*** Opening Data for review ***

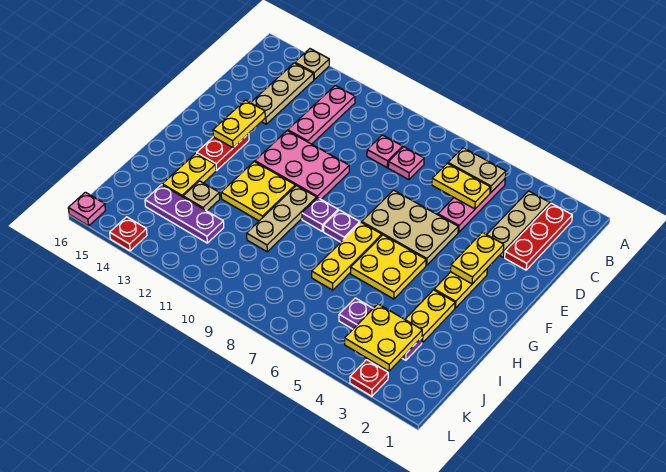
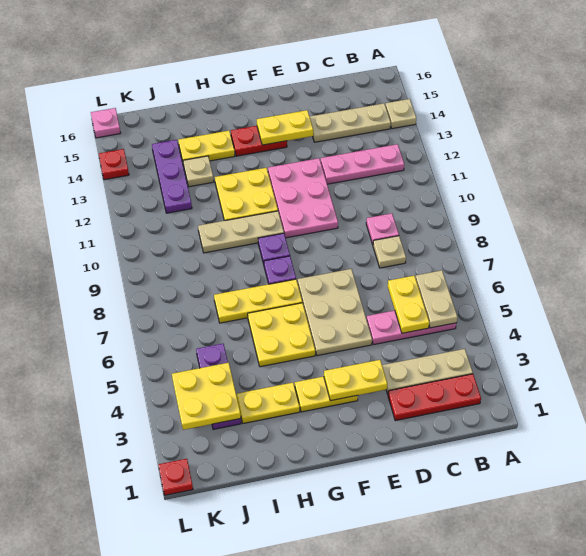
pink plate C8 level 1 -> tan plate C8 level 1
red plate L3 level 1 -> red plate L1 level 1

*** Closing Data for review ***
*** Opening Data for review ***

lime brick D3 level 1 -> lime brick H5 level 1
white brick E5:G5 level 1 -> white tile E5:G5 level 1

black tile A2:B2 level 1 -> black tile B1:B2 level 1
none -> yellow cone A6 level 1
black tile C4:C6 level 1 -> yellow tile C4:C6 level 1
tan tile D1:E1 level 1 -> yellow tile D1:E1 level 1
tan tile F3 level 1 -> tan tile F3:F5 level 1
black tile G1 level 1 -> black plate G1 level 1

*** Closing Data for review ***

* [Instructions for the task]: With the line that has "none -> yellow cone A6 level 1" as the first and the line that has "black tile G1" as the last, repeat exactly that run of lines above and no more.

* [Solution for this exercise]:
none -> yellow cone A6 level 1
black tile C4:C6 level 1 -> yellow tile C4:C6 level 1
tan tile D1:E1 level 1 -> yellow tile D1:E1 level 1
tan tile F3 level 1 -> tan tile F3:F5 level 1
black tile G1 level 1 -> black plate G1 level 1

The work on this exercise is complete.